◆ THE RECORDS
####
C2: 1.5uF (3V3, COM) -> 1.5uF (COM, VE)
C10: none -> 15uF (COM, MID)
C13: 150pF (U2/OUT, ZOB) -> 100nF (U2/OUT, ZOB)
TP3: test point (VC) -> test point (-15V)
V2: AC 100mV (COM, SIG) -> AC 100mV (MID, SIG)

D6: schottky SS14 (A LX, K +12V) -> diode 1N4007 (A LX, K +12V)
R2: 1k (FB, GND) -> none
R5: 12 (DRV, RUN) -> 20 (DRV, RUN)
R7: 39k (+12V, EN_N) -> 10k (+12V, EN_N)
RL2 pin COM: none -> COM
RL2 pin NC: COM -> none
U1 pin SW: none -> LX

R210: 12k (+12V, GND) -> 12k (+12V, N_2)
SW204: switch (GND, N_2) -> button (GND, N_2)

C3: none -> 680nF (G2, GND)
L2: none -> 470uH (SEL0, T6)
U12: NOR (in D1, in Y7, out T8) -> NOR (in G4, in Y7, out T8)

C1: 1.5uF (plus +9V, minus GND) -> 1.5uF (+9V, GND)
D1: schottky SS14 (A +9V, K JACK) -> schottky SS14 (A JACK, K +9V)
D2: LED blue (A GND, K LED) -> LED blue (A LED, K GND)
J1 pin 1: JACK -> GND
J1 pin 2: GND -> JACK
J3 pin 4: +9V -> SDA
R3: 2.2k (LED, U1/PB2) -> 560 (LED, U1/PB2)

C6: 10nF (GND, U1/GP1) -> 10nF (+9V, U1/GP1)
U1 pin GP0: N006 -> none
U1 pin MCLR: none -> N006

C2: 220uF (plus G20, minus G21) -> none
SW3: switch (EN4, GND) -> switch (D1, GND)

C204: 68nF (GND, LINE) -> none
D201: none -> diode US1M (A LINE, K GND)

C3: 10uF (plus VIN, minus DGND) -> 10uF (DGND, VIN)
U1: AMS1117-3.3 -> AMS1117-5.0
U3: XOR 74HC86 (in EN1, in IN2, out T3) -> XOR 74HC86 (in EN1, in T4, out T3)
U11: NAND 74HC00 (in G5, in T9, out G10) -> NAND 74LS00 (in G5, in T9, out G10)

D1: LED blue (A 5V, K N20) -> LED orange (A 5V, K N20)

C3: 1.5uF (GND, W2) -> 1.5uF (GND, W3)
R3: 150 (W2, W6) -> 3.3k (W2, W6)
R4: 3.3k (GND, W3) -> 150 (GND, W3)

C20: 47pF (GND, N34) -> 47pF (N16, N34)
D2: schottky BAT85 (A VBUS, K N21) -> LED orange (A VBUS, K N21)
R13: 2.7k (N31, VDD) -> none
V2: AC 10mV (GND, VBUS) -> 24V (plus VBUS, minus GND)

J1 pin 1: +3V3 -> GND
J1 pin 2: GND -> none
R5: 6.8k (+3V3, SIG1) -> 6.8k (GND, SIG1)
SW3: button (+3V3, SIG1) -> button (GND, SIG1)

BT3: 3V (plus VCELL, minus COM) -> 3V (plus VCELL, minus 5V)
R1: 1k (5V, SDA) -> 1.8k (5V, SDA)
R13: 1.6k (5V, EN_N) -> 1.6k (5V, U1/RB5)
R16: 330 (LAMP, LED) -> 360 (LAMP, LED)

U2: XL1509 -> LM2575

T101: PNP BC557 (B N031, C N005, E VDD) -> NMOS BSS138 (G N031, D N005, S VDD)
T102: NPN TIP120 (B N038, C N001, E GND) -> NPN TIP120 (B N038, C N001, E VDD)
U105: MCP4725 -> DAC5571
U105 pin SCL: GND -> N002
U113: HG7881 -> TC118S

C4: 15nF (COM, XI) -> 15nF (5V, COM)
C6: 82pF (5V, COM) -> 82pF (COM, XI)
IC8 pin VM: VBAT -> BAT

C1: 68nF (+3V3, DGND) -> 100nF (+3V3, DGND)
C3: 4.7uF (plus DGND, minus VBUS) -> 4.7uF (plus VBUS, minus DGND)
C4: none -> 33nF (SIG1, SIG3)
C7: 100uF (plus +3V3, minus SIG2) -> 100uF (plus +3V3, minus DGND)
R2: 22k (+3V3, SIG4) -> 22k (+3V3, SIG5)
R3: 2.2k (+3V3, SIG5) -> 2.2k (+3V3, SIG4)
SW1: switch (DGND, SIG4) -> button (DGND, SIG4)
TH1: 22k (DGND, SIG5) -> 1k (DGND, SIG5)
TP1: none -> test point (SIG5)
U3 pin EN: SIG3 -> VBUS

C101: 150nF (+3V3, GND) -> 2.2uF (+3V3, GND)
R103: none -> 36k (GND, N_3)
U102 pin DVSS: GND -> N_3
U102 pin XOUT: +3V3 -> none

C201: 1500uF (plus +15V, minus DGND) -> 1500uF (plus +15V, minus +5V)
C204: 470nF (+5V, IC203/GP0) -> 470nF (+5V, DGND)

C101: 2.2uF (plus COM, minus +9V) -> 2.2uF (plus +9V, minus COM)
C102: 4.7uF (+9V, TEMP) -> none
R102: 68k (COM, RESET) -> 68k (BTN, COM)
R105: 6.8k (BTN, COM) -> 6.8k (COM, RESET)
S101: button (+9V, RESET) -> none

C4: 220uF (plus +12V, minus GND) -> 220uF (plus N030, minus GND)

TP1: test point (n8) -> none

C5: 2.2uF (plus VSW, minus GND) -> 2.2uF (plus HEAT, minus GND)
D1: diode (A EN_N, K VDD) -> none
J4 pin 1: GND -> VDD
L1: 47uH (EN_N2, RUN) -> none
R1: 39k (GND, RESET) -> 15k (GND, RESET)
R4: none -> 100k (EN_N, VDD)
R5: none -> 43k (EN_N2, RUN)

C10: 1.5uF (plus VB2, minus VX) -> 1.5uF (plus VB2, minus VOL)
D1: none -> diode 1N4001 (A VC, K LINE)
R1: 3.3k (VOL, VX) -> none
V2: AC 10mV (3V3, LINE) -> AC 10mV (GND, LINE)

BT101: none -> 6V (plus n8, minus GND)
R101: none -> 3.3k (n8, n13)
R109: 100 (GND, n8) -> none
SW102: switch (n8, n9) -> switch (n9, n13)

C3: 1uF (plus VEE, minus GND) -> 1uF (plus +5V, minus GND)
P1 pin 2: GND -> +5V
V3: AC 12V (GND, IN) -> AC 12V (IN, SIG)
####
◆ WHAT IS EXPECTED
Of all the entries above, repeat only the lines from the line that has "R1: 1k (5V, SDA) -> 1.8k (5V, SDA)" to the line that has "R3: 2.2k (+3V3, SIG5) -> 2.2k (+3V3, SIG4)", both lines included, exactly.

◆ OUTPUT BELOW
R1: 1k (5V, SDA) -> 1.8k (5V, SDA)
R13: 1.6k (5V, EN_N) -> 1.6k (5V, U1/RB5)
R16: 330 (LAMP, LED) -> 360 (LAMP, LED)

U2: XL1509 -> LM2575

T101: PNP BC557 (B N031, C N005, E VDD) -> NMOS BSS138 (G N031, D N005, S VDD)
T102: NPN TIP120 (B N038, C N001, E GND) -> NPN TIP120 (B N038, C N001, E VDD)
U105: MCP4725 -> DAC5571
U105 pin SCL: GND -> N002
U113: HG7881 -> TC118S

C4: 15nF (COM, XI) -> 15nF (5V, COM)
C6: 82pF (5V, COM) -> 82pF (COM, XI)
IC8 pin VM: VBAT -> BAT

C1: 68nF (+3V3, DGND) -> 100nF (+3V3, DGND)
C3: 4.7uF (plus DGND, minus VBUS) -> 4.7uF (plus VBUS, minus DGND)
C4: none -> 33nF (SIG1, SIG3)
C7: 100uF (plus +3V3, minus SIG2) -> 100uF (plus +3V3, minus DGND)
R2: 22k (+3V3, SIG4) -> 22k (+3V3, SIG5)
R3: 2.2k (+3V3, SIG5) -> 2.2k (+3V3, SIG4)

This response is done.